[Geospatial object listing tasks]
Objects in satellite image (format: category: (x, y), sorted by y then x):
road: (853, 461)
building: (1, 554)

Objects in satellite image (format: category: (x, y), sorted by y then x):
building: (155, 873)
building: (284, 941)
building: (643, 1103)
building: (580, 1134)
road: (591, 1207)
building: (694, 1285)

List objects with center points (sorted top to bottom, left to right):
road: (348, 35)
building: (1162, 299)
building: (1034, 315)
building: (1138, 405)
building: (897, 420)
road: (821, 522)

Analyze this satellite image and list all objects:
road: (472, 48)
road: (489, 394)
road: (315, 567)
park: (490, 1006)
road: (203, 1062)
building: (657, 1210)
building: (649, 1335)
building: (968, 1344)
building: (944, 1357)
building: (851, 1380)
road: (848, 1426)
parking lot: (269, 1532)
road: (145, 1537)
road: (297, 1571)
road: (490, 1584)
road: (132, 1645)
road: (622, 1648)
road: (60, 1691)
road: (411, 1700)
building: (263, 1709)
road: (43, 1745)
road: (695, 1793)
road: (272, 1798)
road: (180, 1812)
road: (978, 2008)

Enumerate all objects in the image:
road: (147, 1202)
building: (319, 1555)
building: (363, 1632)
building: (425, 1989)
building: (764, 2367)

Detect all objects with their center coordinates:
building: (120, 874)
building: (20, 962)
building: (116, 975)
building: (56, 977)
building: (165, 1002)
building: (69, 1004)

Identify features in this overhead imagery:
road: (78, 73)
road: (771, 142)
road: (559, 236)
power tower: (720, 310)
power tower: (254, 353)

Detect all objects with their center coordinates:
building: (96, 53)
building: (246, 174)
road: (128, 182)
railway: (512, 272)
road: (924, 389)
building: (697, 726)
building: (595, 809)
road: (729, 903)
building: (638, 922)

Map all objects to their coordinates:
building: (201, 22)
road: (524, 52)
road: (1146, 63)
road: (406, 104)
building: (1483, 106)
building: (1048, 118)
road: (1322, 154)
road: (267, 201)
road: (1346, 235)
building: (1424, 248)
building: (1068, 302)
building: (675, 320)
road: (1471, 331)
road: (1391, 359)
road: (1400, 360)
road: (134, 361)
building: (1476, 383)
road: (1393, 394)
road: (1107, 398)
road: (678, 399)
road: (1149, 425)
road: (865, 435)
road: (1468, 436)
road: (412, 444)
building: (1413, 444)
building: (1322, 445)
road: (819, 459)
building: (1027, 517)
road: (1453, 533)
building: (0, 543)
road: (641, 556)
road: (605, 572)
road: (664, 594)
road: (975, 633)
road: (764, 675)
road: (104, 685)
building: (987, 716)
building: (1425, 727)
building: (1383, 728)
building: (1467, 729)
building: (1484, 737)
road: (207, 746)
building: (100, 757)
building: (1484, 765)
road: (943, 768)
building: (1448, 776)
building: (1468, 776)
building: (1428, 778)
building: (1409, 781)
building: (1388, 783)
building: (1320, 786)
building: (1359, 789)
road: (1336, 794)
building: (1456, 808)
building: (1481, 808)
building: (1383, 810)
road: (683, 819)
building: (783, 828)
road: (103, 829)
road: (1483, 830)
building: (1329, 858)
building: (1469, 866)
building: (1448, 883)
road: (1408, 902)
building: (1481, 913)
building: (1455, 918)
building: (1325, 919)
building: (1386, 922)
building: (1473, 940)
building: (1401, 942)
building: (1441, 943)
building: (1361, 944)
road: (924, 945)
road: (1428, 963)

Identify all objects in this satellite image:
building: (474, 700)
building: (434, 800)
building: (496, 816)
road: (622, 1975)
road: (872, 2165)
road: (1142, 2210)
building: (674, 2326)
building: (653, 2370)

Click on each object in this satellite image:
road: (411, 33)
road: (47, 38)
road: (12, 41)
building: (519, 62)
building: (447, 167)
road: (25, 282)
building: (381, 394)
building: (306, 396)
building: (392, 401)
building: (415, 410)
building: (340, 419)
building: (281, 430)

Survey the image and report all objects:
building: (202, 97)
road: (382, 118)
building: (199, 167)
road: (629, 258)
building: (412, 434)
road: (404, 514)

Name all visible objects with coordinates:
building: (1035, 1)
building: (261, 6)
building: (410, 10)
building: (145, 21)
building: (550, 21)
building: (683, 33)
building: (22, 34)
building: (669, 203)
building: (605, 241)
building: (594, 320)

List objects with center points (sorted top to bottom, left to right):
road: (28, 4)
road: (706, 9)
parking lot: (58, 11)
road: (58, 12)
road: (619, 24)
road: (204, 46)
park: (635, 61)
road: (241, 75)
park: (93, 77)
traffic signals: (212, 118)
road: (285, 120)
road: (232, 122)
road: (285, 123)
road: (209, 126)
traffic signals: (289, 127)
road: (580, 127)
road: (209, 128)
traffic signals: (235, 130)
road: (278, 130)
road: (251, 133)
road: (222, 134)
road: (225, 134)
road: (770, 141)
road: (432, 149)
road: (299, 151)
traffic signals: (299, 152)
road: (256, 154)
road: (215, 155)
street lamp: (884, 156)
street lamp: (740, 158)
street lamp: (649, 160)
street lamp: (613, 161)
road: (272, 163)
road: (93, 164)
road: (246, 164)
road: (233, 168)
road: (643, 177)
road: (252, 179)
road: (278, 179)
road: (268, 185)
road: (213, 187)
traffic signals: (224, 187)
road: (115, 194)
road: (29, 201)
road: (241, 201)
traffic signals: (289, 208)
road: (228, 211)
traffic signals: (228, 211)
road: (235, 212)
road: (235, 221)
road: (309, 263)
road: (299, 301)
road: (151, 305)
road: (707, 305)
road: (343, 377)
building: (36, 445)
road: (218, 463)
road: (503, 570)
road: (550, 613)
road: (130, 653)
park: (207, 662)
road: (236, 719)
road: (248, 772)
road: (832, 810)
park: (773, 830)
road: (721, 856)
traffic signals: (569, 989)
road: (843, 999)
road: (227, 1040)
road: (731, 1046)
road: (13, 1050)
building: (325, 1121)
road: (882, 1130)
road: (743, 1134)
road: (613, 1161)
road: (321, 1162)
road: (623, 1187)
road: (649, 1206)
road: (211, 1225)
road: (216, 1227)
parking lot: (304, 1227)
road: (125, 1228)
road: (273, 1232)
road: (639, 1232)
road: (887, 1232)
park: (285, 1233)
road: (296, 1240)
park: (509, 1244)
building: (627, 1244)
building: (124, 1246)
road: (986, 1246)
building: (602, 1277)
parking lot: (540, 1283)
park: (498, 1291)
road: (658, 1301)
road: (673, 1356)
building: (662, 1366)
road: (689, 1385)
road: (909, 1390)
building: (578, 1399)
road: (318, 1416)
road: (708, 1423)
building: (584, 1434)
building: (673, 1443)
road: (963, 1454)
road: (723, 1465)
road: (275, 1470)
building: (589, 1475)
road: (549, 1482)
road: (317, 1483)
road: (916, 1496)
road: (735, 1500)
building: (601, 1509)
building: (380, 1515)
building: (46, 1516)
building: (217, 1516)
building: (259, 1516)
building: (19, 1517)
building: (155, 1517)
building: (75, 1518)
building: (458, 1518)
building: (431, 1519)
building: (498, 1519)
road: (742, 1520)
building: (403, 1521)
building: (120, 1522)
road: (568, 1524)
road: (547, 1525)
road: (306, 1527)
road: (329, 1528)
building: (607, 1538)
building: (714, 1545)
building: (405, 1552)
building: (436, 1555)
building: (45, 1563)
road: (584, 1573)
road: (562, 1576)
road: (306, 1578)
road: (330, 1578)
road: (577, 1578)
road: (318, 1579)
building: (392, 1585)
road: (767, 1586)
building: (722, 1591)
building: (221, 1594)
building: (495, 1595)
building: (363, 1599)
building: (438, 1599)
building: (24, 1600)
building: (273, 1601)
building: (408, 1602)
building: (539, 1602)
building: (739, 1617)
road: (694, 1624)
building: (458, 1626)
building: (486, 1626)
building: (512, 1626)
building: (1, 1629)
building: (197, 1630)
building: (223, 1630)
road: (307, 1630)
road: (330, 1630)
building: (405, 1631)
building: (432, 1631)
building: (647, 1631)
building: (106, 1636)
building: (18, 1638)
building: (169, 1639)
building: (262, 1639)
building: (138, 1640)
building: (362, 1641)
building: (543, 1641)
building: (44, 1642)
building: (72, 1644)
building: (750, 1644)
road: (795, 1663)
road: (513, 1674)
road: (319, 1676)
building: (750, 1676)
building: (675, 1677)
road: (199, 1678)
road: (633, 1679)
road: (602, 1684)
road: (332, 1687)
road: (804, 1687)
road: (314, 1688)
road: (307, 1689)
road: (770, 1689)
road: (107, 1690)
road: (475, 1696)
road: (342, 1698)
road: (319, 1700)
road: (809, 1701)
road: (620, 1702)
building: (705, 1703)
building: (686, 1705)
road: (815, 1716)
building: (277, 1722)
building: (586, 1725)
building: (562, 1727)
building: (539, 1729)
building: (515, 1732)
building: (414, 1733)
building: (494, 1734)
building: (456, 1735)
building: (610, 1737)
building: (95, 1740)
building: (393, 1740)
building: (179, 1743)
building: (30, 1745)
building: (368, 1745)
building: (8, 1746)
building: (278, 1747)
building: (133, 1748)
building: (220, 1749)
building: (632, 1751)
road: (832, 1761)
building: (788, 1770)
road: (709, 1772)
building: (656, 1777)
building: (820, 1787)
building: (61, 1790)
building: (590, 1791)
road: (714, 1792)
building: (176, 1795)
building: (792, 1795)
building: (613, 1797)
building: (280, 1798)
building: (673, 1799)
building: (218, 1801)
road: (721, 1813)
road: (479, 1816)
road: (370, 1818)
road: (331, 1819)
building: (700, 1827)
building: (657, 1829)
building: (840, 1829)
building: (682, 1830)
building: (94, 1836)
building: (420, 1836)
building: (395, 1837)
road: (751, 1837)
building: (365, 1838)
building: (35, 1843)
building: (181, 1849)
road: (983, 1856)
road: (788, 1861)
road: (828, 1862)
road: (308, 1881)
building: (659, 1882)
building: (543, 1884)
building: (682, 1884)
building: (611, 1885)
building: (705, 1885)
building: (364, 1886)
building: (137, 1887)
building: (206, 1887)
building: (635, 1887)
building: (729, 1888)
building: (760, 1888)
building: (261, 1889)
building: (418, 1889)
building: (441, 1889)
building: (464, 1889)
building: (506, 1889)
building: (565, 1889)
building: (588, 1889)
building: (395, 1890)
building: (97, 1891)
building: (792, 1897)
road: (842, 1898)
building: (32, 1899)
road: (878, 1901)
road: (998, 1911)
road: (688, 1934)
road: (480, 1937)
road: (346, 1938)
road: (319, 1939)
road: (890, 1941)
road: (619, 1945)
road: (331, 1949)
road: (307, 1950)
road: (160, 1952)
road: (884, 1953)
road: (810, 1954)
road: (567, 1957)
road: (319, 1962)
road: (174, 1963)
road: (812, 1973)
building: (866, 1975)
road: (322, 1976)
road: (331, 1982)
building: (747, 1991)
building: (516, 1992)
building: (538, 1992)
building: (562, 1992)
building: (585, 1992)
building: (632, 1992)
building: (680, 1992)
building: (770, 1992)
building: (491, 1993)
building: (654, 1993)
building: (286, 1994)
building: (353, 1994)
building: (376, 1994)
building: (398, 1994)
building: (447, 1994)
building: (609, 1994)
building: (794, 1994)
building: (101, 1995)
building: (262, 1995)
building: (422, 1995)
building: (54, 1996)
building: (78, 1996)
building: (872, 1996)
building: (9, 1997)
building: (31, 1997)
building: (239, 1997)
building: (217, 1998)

# [To-do item]
Each line above that includes "signals" should be shown.

# [Solution to this exercise]
traffic signals: (212, 118)
traffic signals: (289, 127)
traffic signals: (235, 130)
traffic signals: (299, 152)
traffic signals: (224, 187)
traffic signals: (289, 208)
traffic signals: (228, 211)
traffic signals: (569, 989)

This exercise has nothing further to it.